> **WHAT TO DO**: Whenever the word "minus" turns up in a line of the data below, copy that line.

** Opening DATA PROVIDED block **

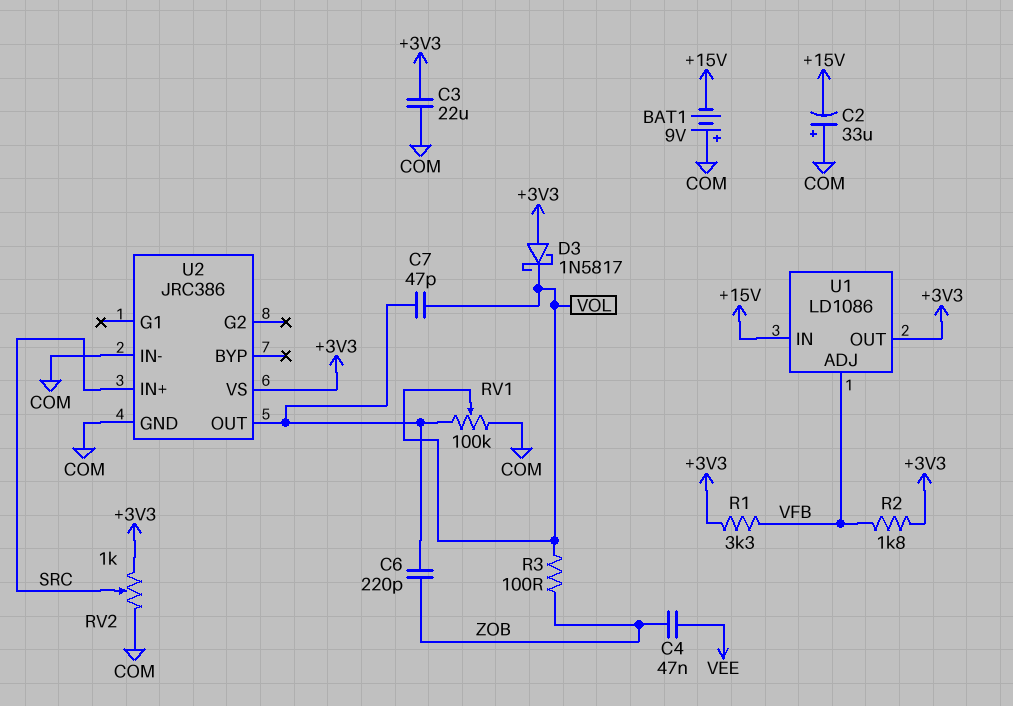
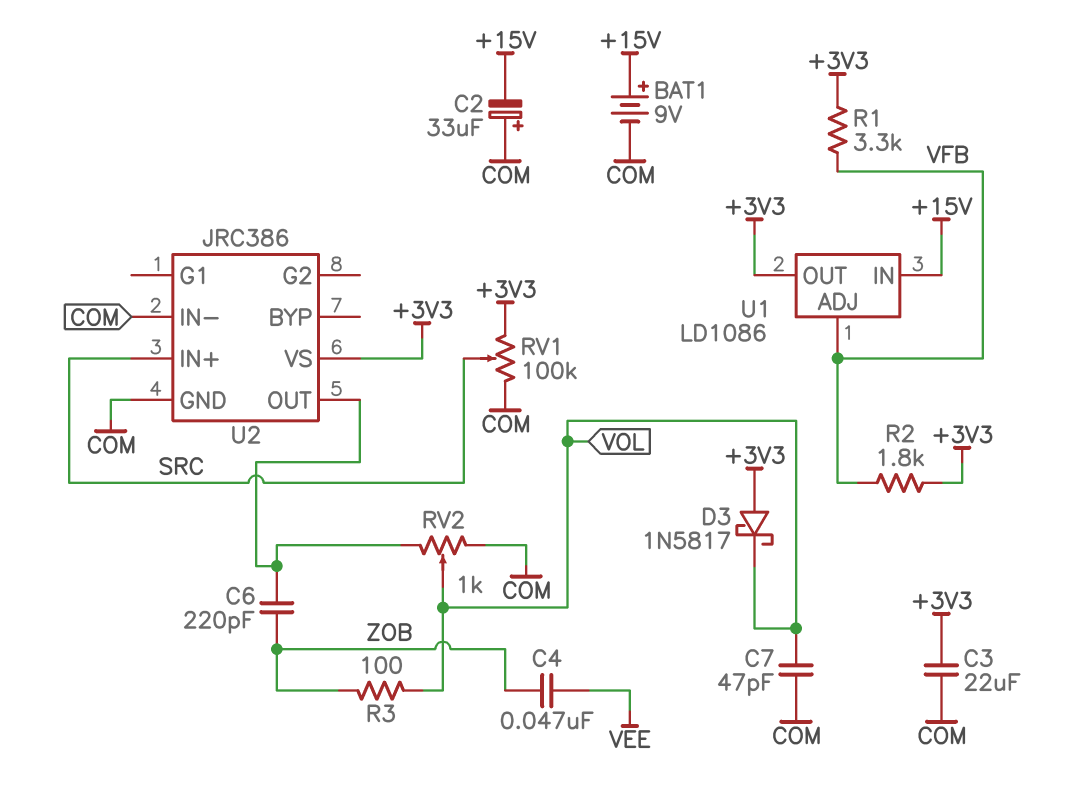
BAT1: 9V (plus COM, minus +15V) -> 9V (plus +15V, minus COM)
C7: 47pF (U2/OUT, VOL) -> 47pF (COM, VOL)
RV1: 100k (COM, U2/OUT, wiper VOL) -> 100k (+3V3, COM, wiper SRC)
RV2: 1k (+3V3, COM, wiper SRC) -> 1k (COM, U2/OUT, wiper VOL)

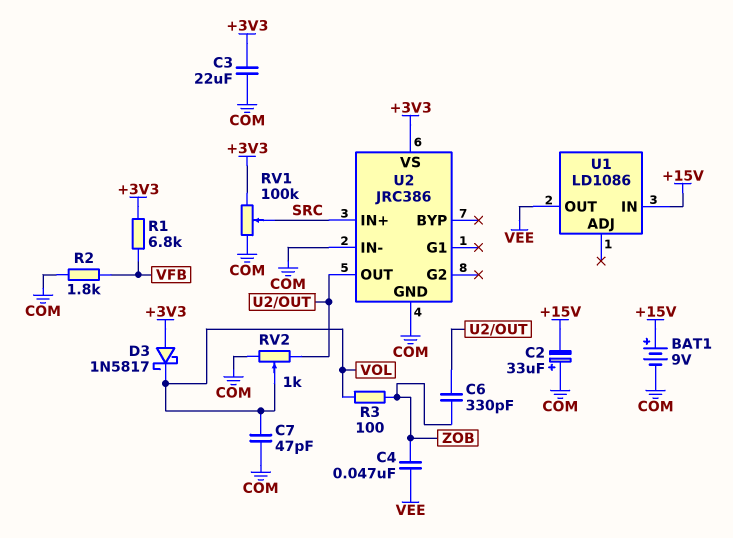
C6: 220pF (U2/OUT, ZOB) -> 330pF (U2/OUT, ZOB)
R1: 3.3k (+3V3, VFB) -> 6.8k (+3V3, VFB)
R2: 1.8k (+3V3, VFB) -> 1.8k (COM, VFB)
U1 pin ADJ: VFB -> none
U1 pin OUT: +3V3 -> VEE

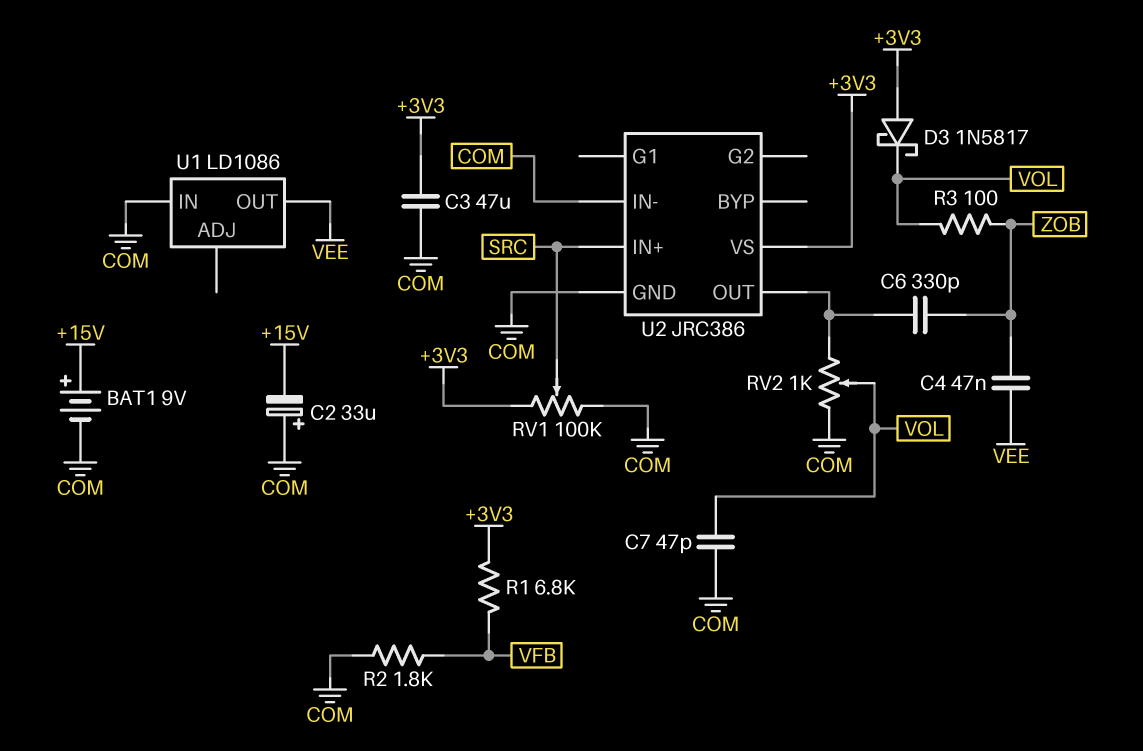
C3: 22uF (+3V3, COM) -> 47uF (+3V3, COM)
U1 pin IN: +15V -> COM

** Closing DATA PROVIDED block **
** Opening DATA PROVIDED block **

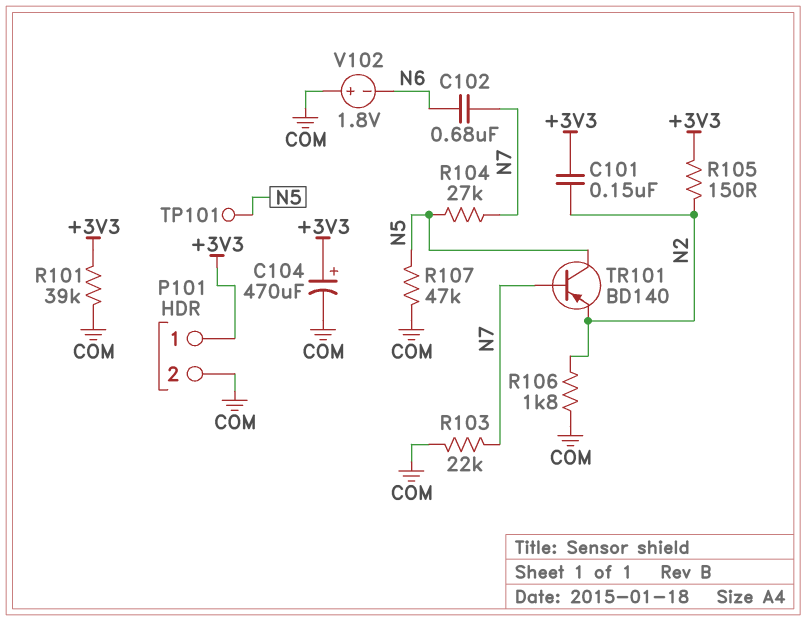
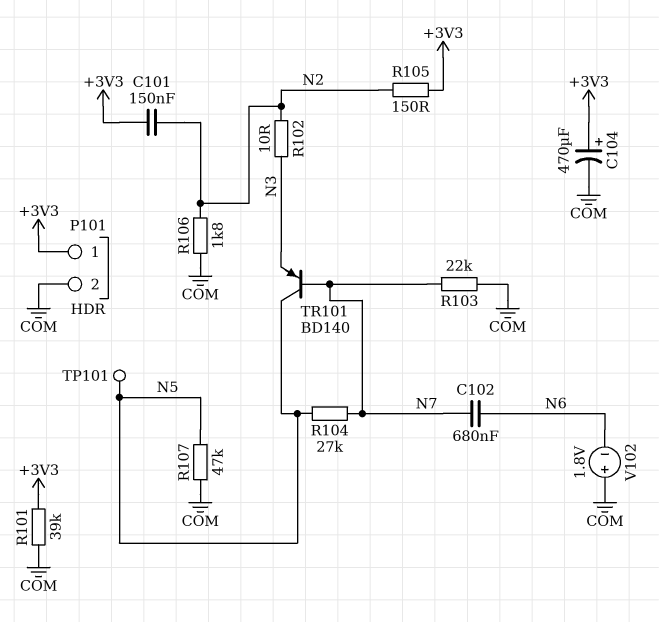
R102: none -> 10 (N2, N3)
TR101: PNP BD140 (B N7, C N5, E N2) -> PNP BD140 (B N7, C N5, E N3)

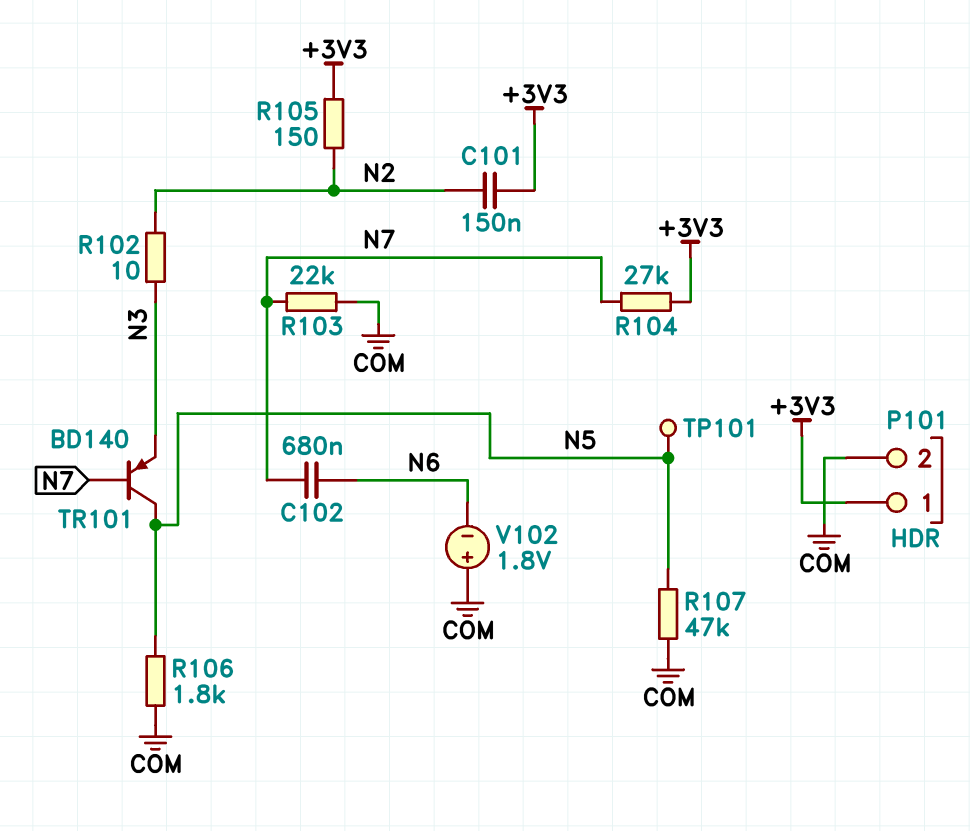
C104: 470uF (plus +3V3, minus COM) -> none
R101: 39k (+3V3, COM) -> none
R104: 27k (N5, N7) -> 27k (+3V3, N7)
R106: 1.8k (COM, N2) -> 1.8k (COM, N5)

** Closing DATA PROVIDED block **

> **RESULT OF THE EXERCISE**:
BAT1: 9V (plus COM, minus +15V) -> 9V (plus +15V, minus COM)
C104: 470uF (plus +3V3, minus COM) -> none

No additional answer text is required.